Take nothing but the lines from the one with "D6: diode US1M" through the one with "U2 pin IN: NET3 -> NET14" in the entries below, both ends kept, and return them exactly with pictures left out.

**Exercise materials:**
★ ★ ★ ★
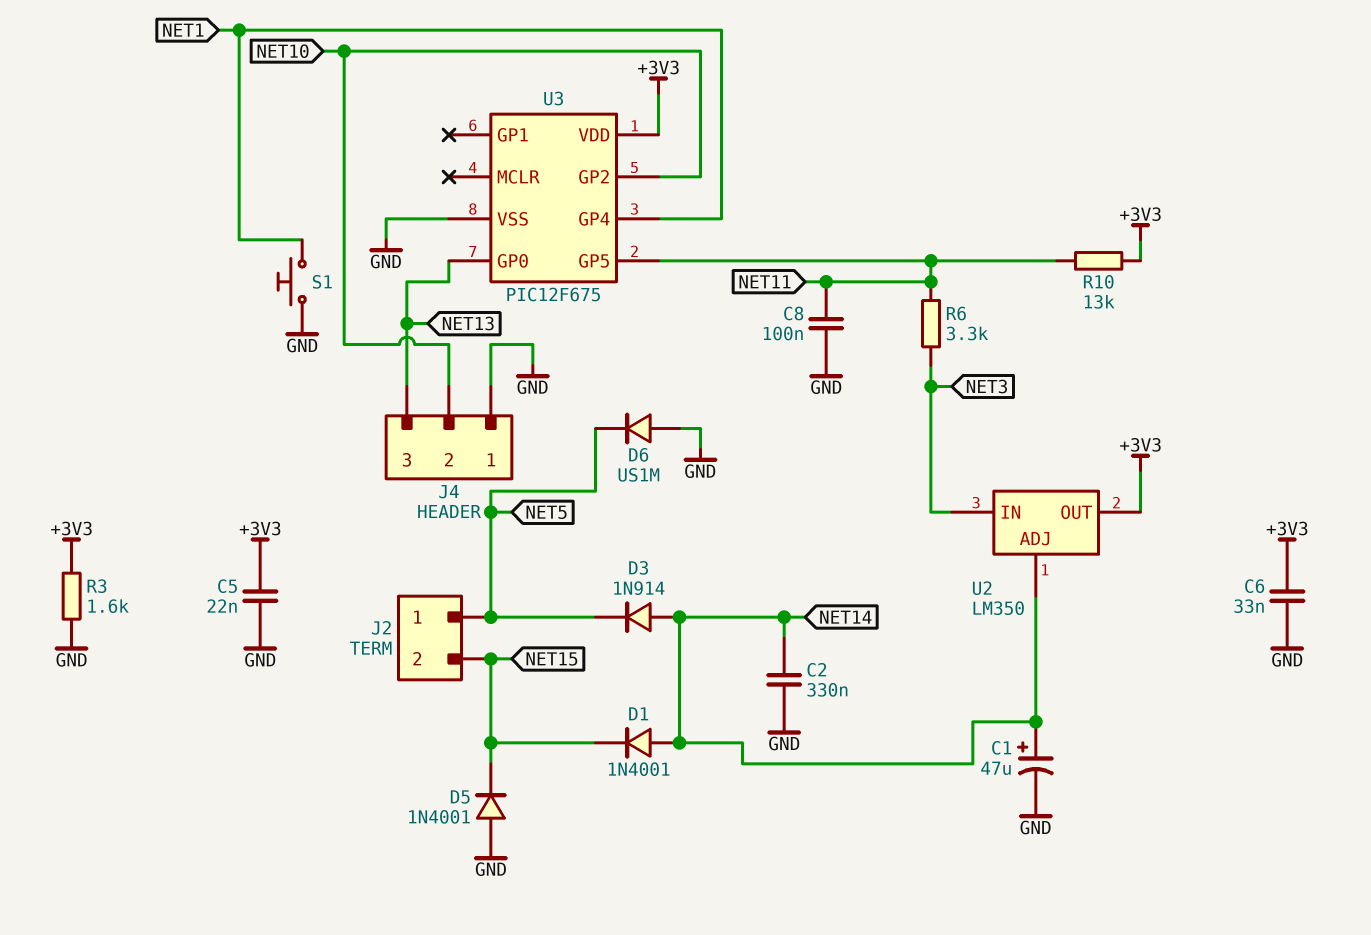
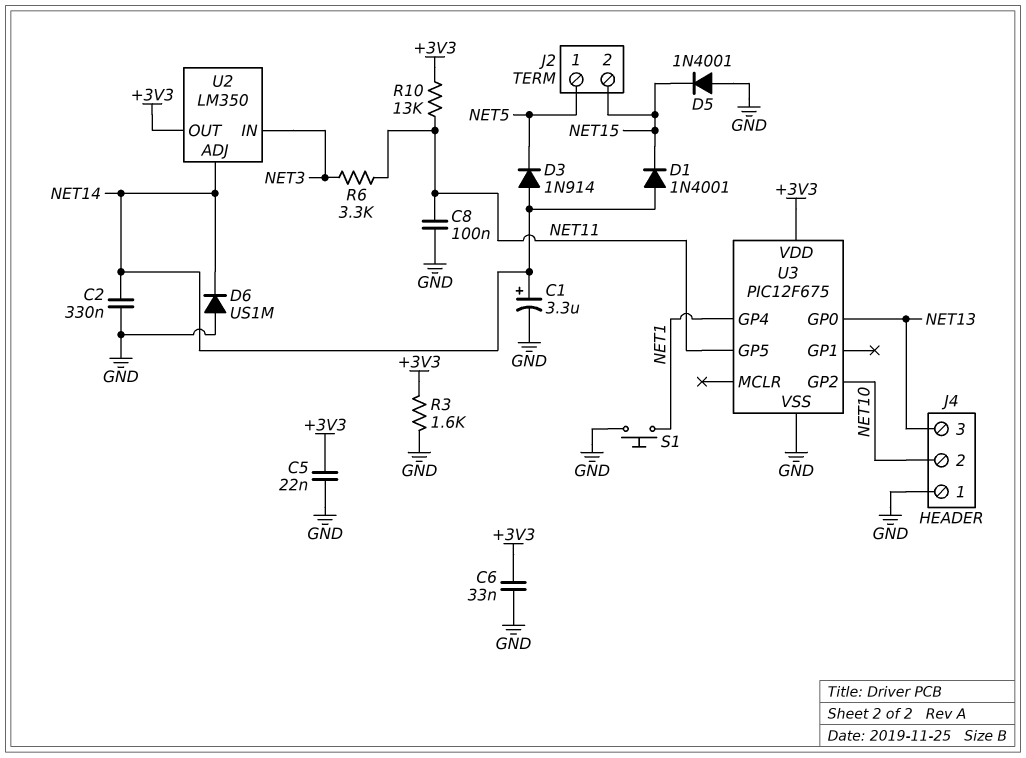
C1: 47uF (plus NET14, minus GND) -> 3.3uF (plus NET14, minus GND)
D6: diode US1M (A GND, K NET5) -> diode US1M (A GND, K NET14)

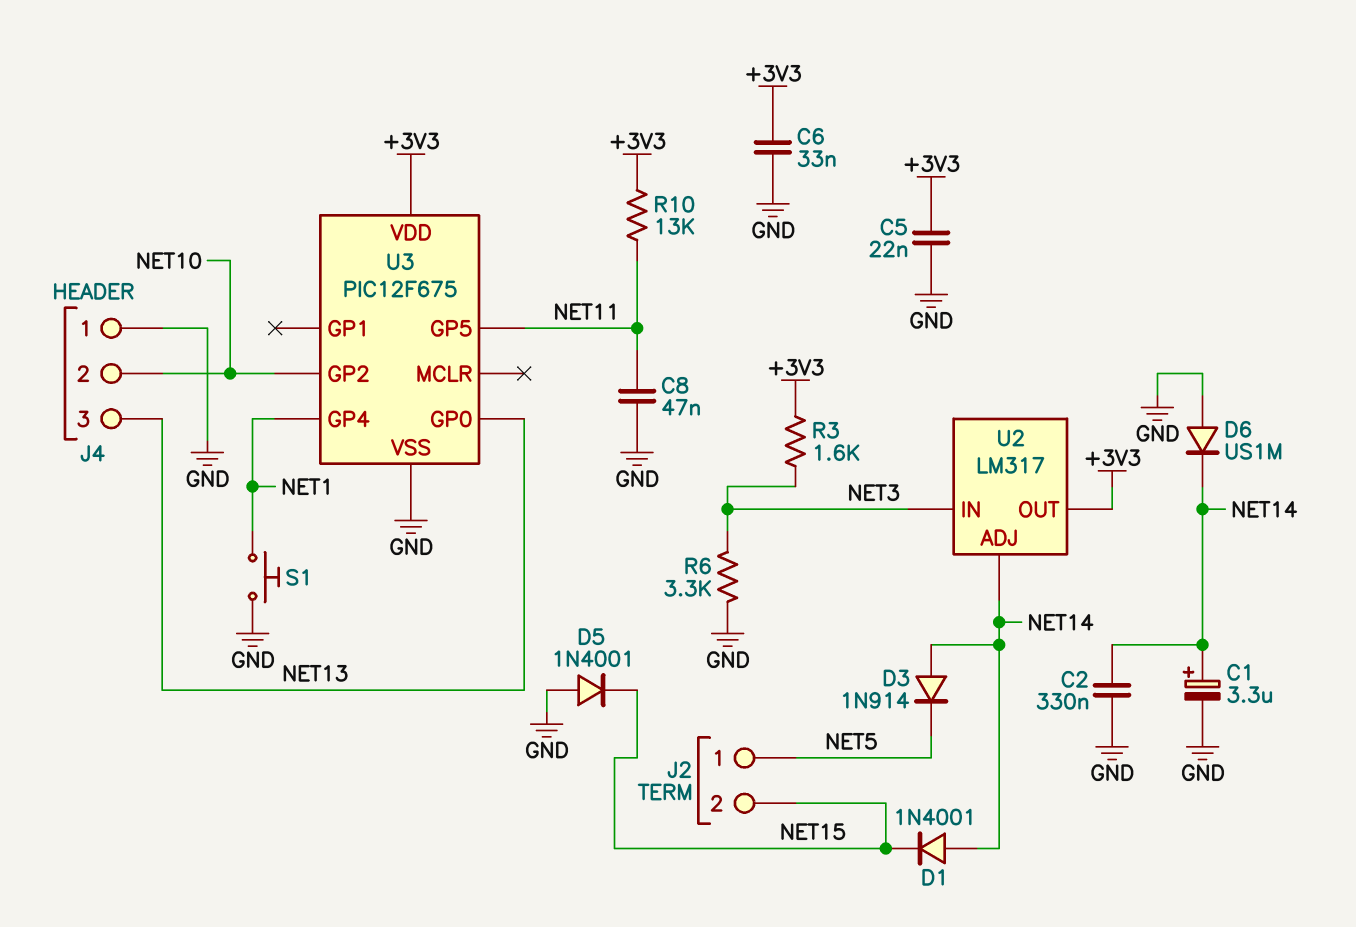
C8: 100nF (GND, NET11) -> 47nF (GND, NET11)
R3: 1.6k (+3V3, GND) -> 1.6k (+3V3, NET3)
R6: 3.3k (NET3, NET11) -> 3.3k (GND, NET3)
U2: LM350 -> LM317

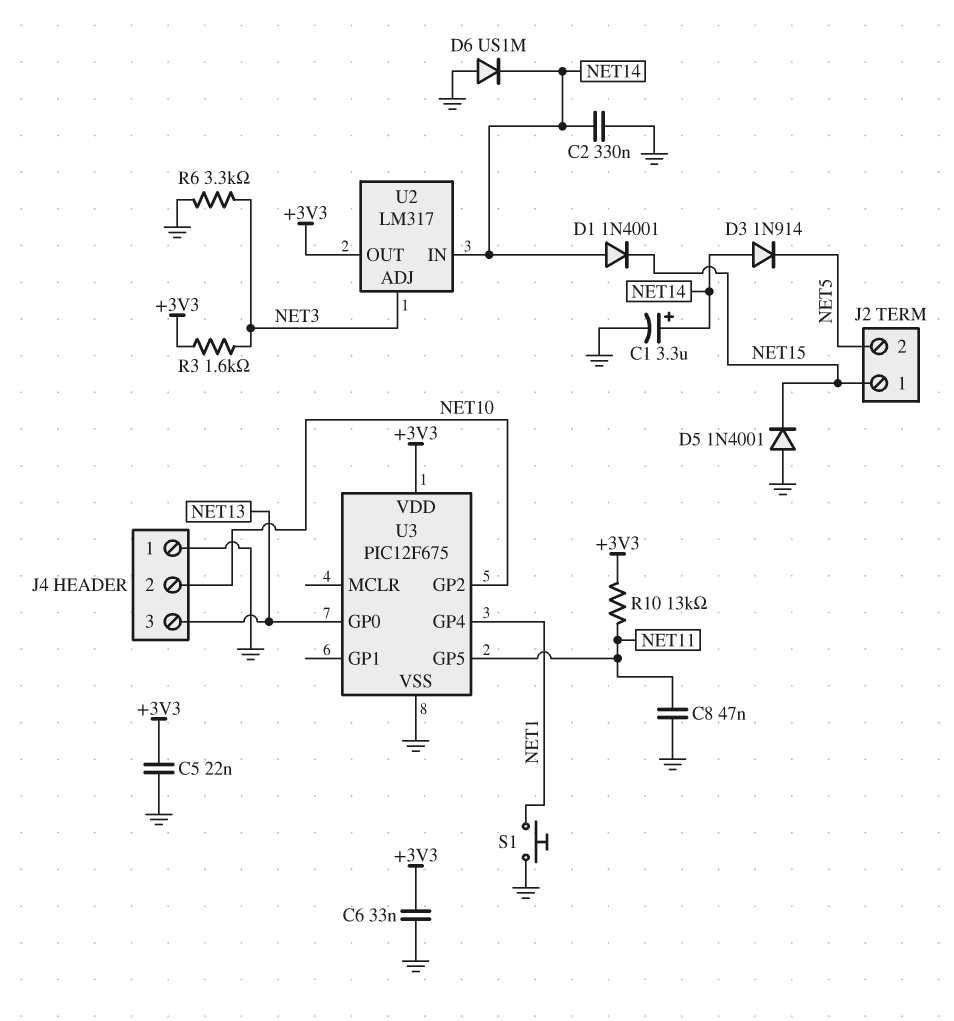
J2 pin 1: NET5 -> NET15
J2 pin 2: NET15 -> NET5
U2 pin ADJ: NET14 -> NET3
U2 pin IN: NET3 -> NET14

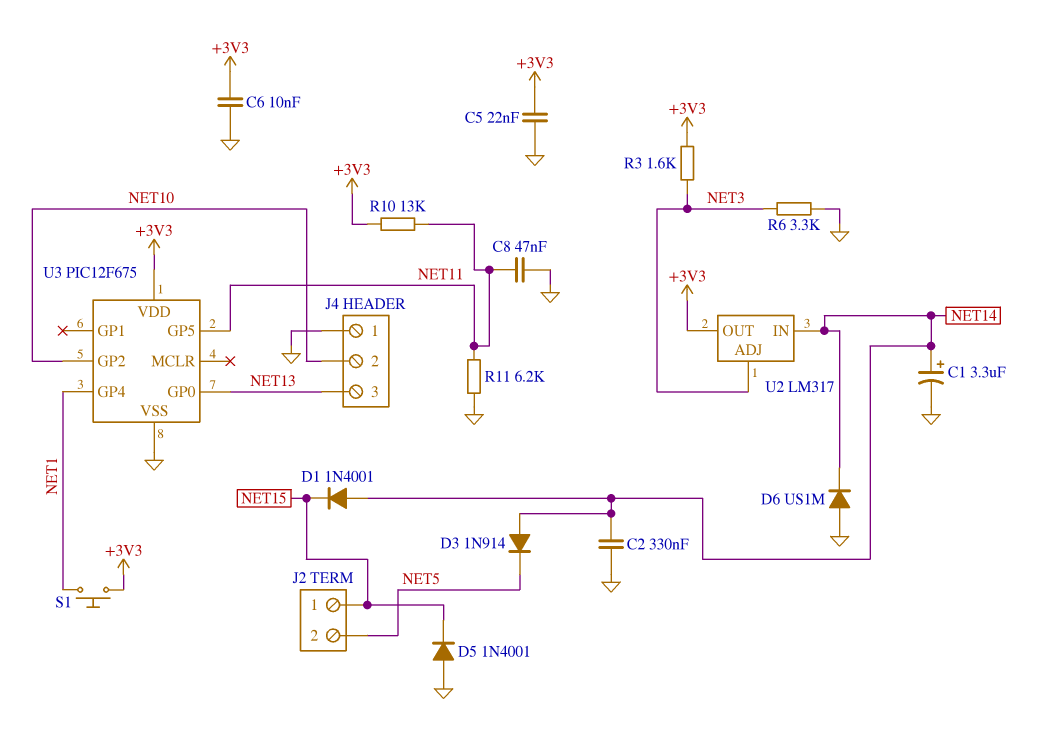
C6: 33nF (+3V3, GND) -> 10nF (+3V3, GND)
R11: none -> 6.2k (GND, NET11)
S1: button (GND, NET1) -> button (+3V3, NET1)

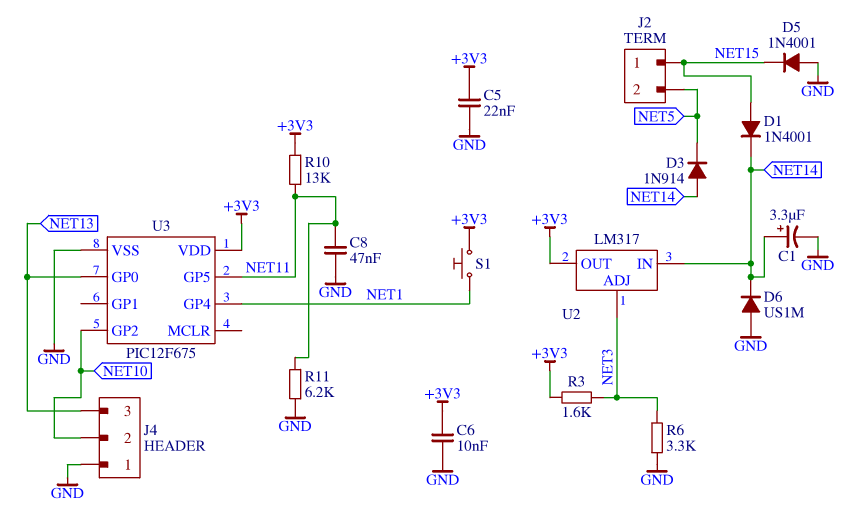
C2: 330nF (GND, NET14) -> none
D1: diode 1N4001 (A NET14, K NET15) -> diode 1N4001 (A NET15, K NET14)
★ ★ ★ ★
**Written solution:**
D6: diode US1M (A GND, K NET5) -> diode US1M (A GND, K NET14)

C8: 100nF (GND, NET11) -> 47nF (GND, NET11)
R3: 1.6k (+3V3, GND) -> 1.6k (+3V3, NET3)
R6: 3.3k (NET3, NET11) -> 3.3k (GND, NET3)
U2: LM350 -> LM317

J2 pin 1: NET5 -> NET15
J2 pin 2: NET15 -> NET5
U2 pin ADJ: NET14 -> NET3
U2 pin IN: NET3 -> NET14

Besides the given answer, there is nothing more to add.